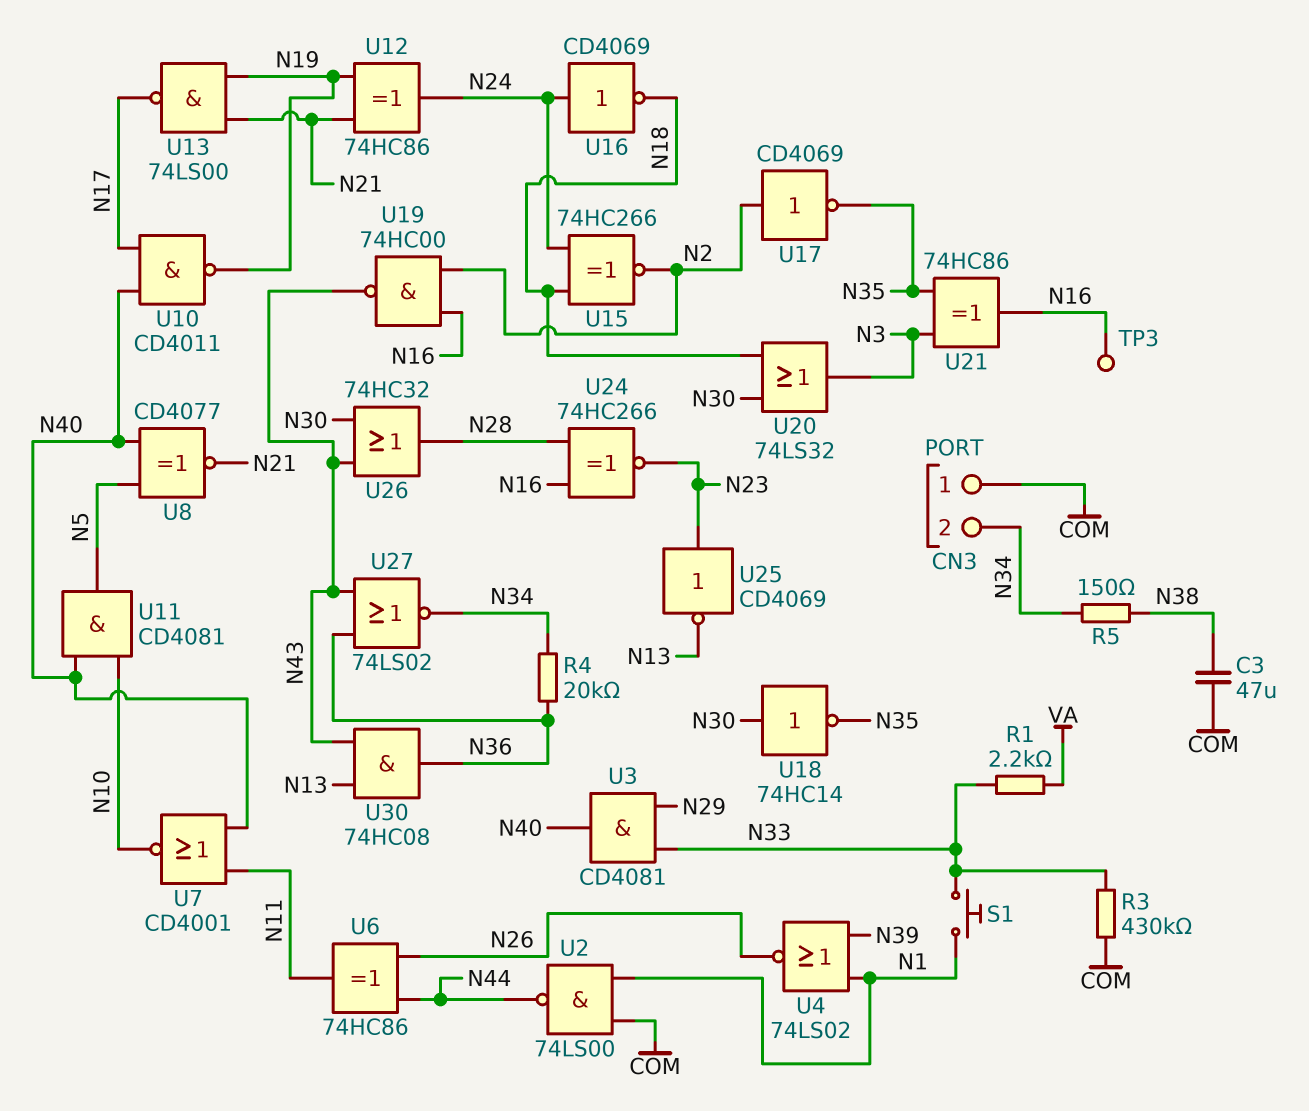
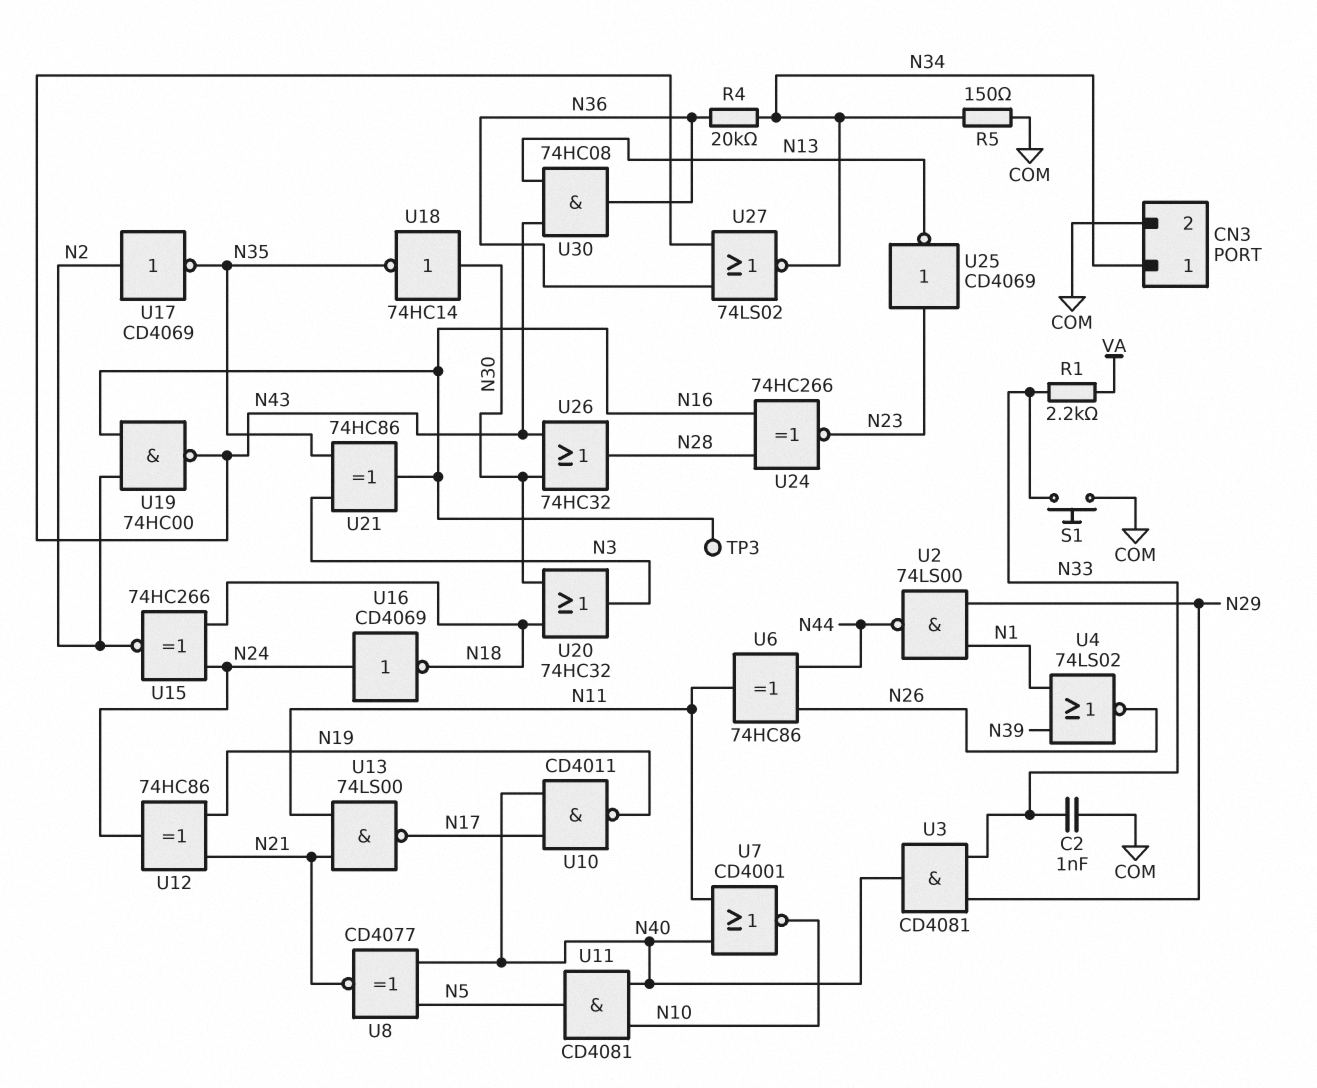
C2: none -> 1nF (COM, N33)
C3: 47uF (COM, N38) -> none
CN3 pin 1: COM -> N34
CN3 pin 2: N34 -> COM
R3: 430k (COM, N33) -> none
R5: 150 (N34, N38) -> 150 (COM, N34)
S1: button (N1, N33) -> button (COM, N33)
U2: NAND 74LS00 (in COM, in N1, out N44) -> NAND 74LS00 (in N1, in N29, out N44)
U13: NAND 74LS00 (in N19, in N21, out N17) -> NAND 74LS00 (in N11, in N21, out N17)
U20: OR 74LS32 (in N18, in N30, out N3) -> OR 74HC32 (in N18, in N30, out N3)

------------------------------------------------

#### [Task]
All of the lines above should be printed exactly, minus the pictures.

#### [Output for this task]
C2: none -> 1nF (COM, N33)
C3: 47uF (COM, N38) -> none
CN3 pin 1: COM -> N34
CN3 pin 2: N34 -> COM
R3: 430k (COM, N33) -> none
R5: 150 (N34, N38) -> 150 (COM, N34)
S1: button (N1, N33) -> button (COM, N33)
U2: NAND 74LS00 (in COM, in N1, out N44) -> NAND 74LS00 (in N1, in N29, out N44)
U13: NAND 74LS00 (in N19, in N21, out N17) -> NAND 74LS00 (in N11, in N21, out N17)
U20: OR 74LS32 (in N18, in N30, out N3) -> OR 74HC32 (in N18, in N30, out N3)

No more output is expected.